# YOUR GOAL:
All the entries need to be quoted exactly, apart from the pictures, which you should drop.

━━━━━━━━━━━━━━━━

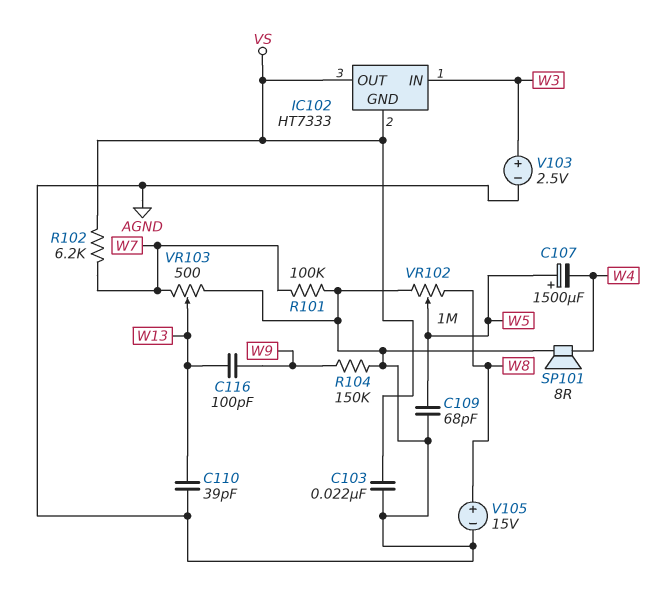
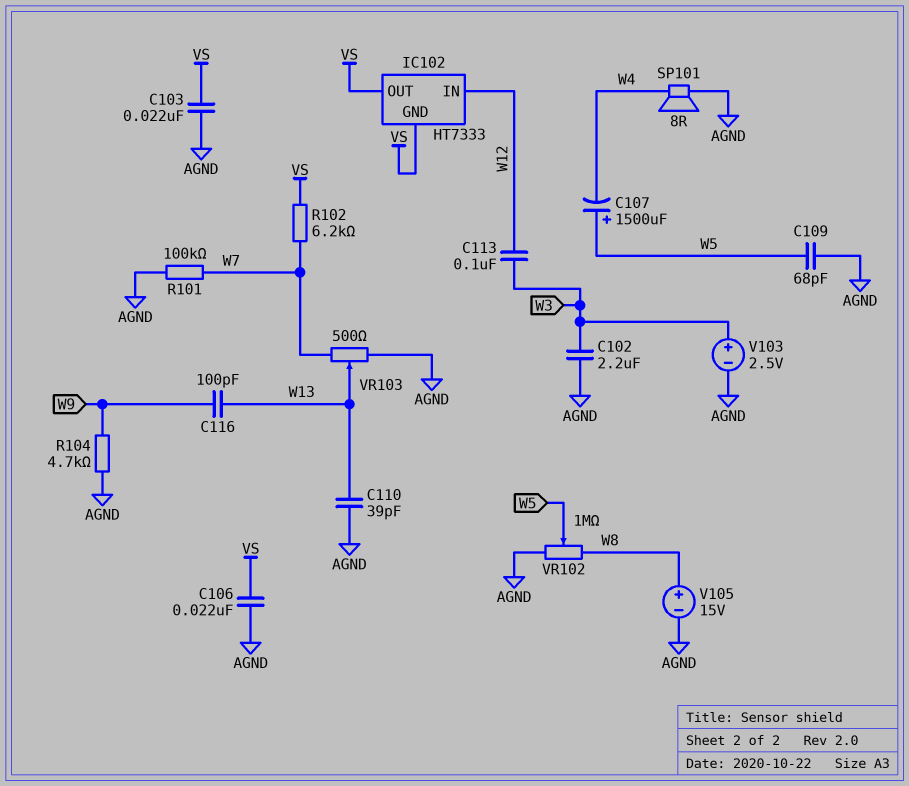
C102: none -> 2.2uF (AGND, W3)
C106: none -> 22nF (AGND, VS)
C113: none -> 100nF (W3, W12)
IC102 pin IN: W3 -> W12
R104: 150k (AGND, W9) -> 4.7k (AGND, W9)

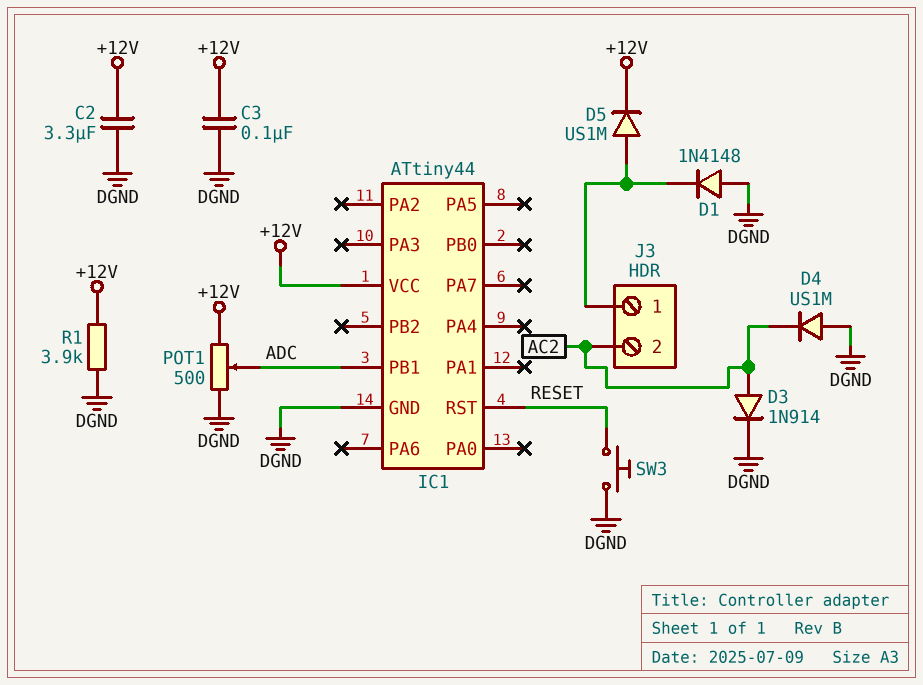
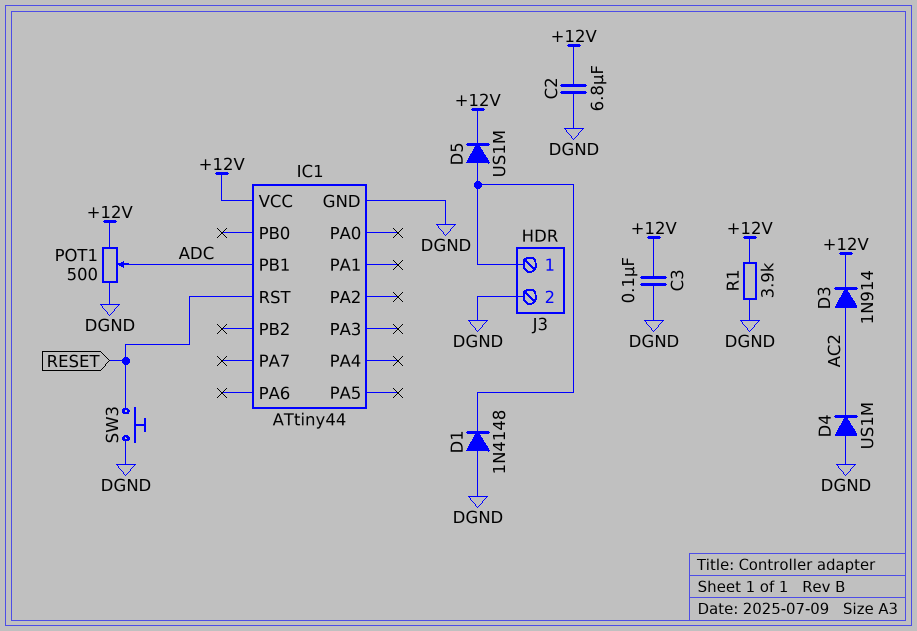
C2: 3.3uF (+12V, DGND) -> 6.8uF (+12V, DGND)
D3: diode 1N914 (A AC2, K DGND) -> diode 1N914 (A AC2, K +12V)
J3 pin 2: AC2 -> DGND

━━━━━━━━━━━━━━━━

# FINISHED EXERCISE:
C102: none -> 2.2uF (AGND, W3)
C106: none -> 22nF (AGND, VS)
C113: none -> 100nF (W3, W12)
IC102 pin IN: W3 -> W12
R104: 150k (AGND, W9) -> 4.7k (AGND, W9)

C2: 3.3uF (+12V, DGND) -> 6.8uF (+12V, DGND)
D3: diode 1N914 (A AC2, K DGND) -> diode 1N914 (A AC2, K +12V)
J3 pin 2: AC2 -> DGND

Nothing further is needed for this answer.